### Action item
All entries below need to be written out exactly, but without their pictures.

*** Opening Listed records ***

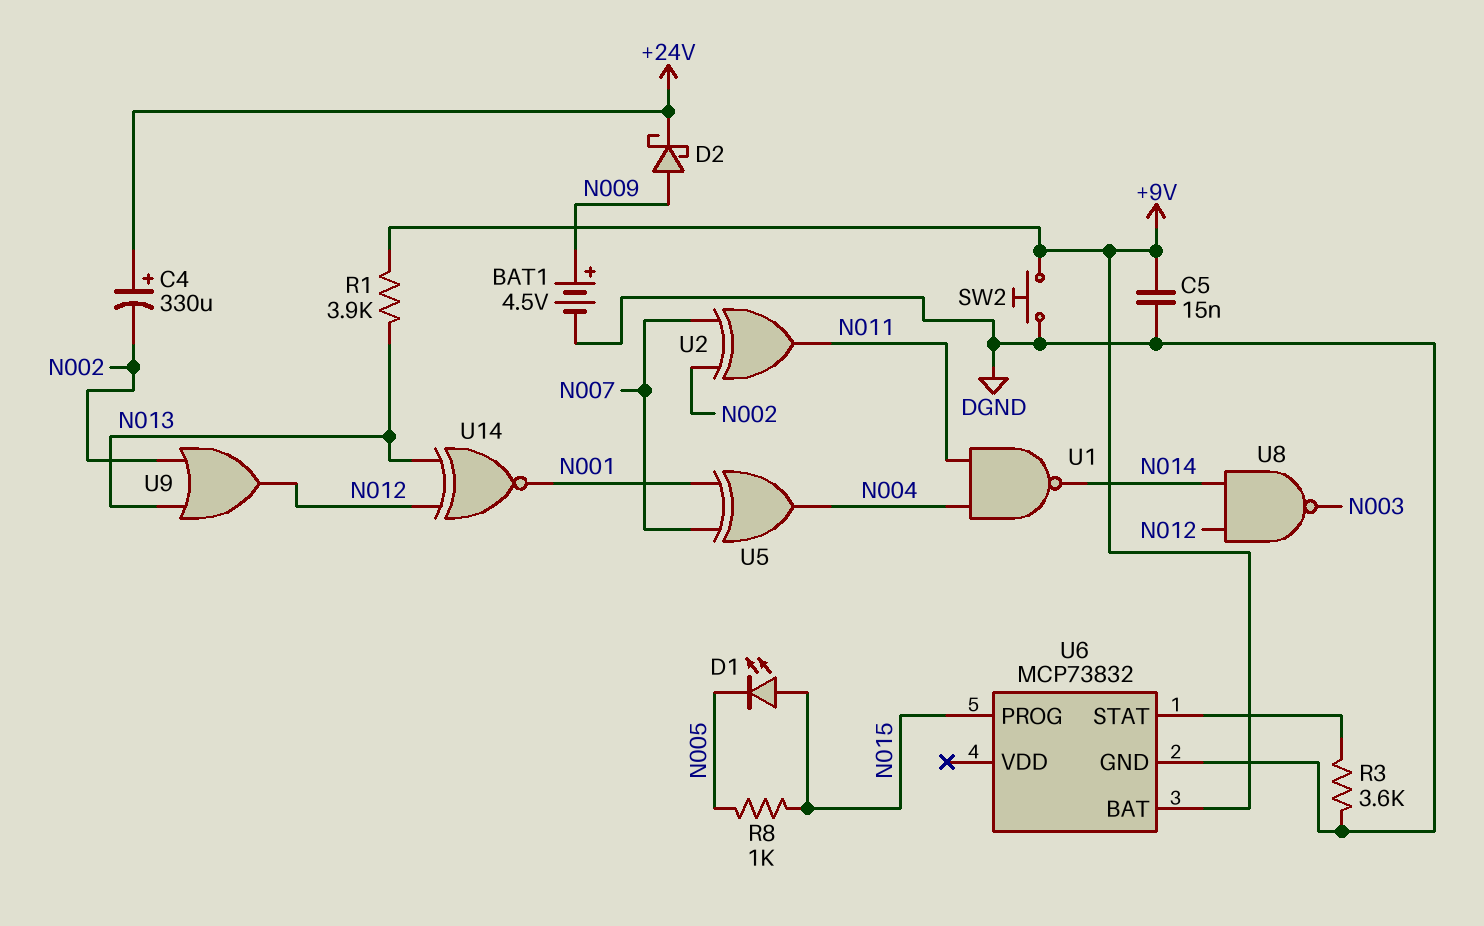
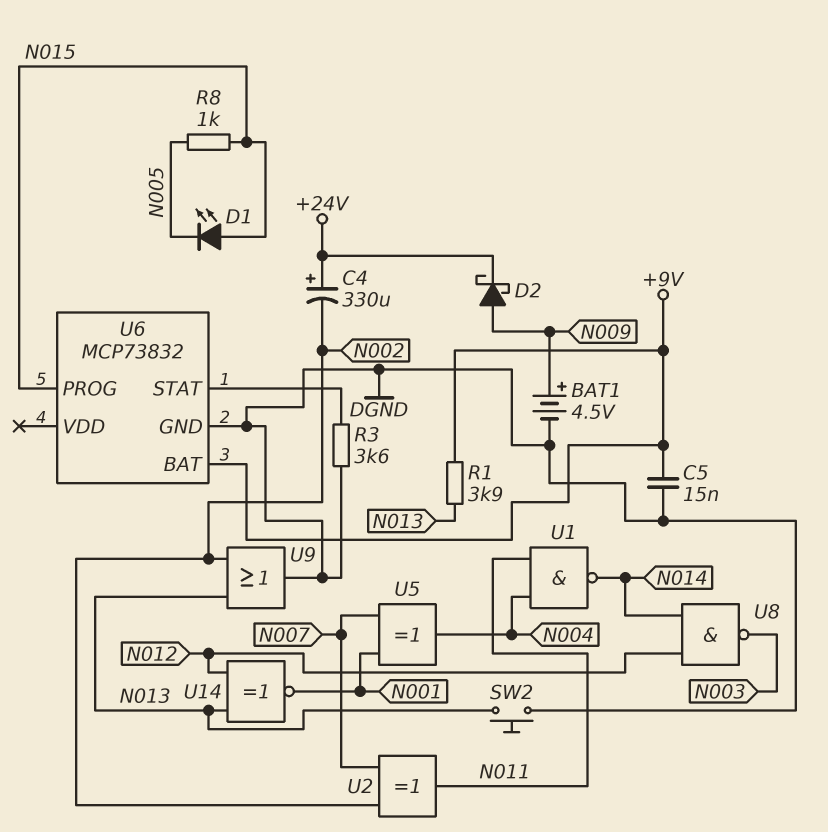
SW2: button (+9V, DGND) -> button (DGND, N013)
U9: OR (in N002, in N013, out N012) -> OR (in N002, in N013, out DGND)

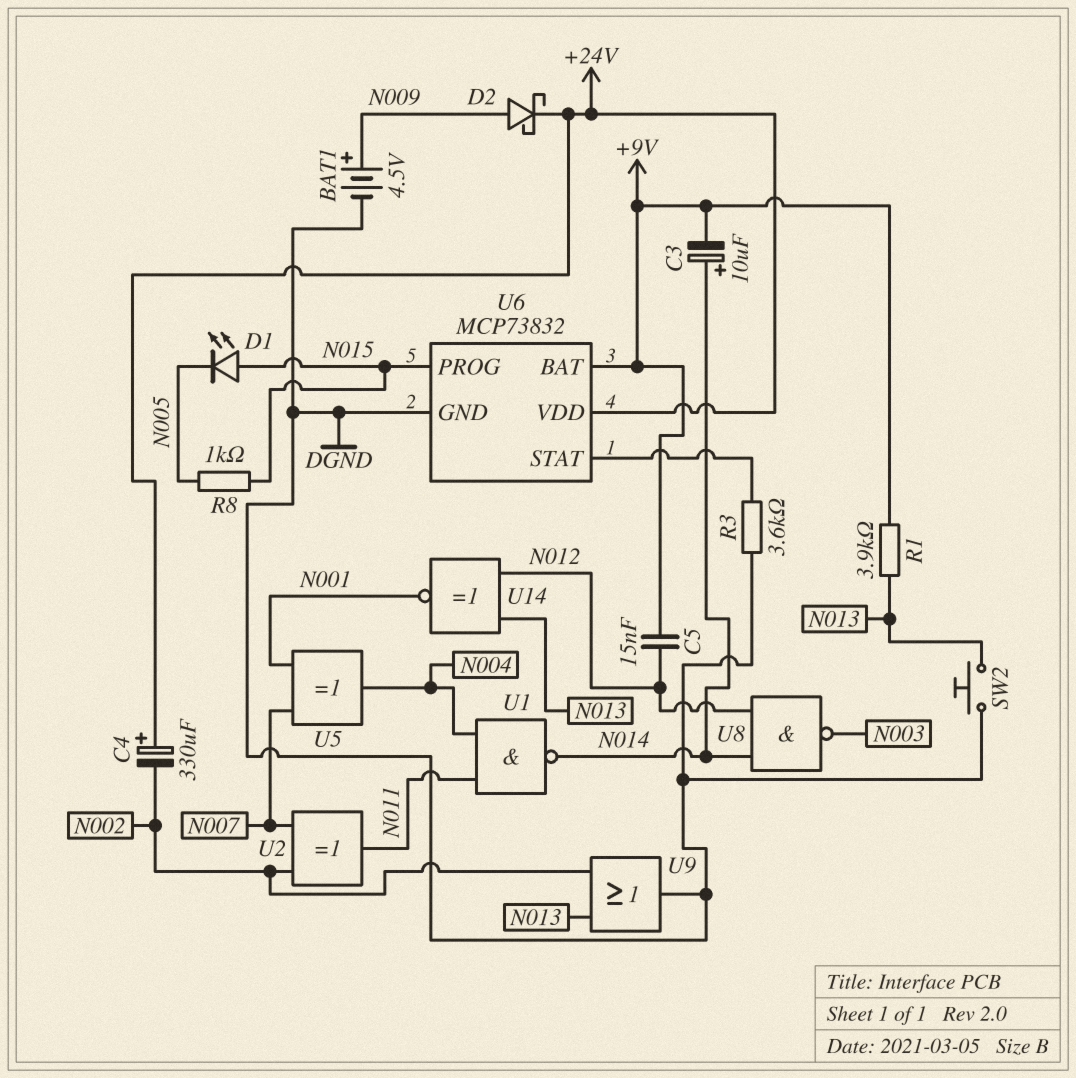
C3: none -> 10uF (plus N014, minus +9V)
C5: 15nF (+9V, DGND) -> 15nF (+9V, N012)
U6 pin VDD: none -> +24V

*** Closing Listed records ***

### Task answer
SW2: button (+9V, DGND) -> button (DGND, N013)
U9: OR (in N002, in N013, out N012) -> OR (in N002, in N013, out DGND)

C3: none -> 10uF (plus N014, minus +9V)
C5: 15nF (+9V, DGND) -> 15nF (+9V, N012)
U6 pin VDD: none -> +24V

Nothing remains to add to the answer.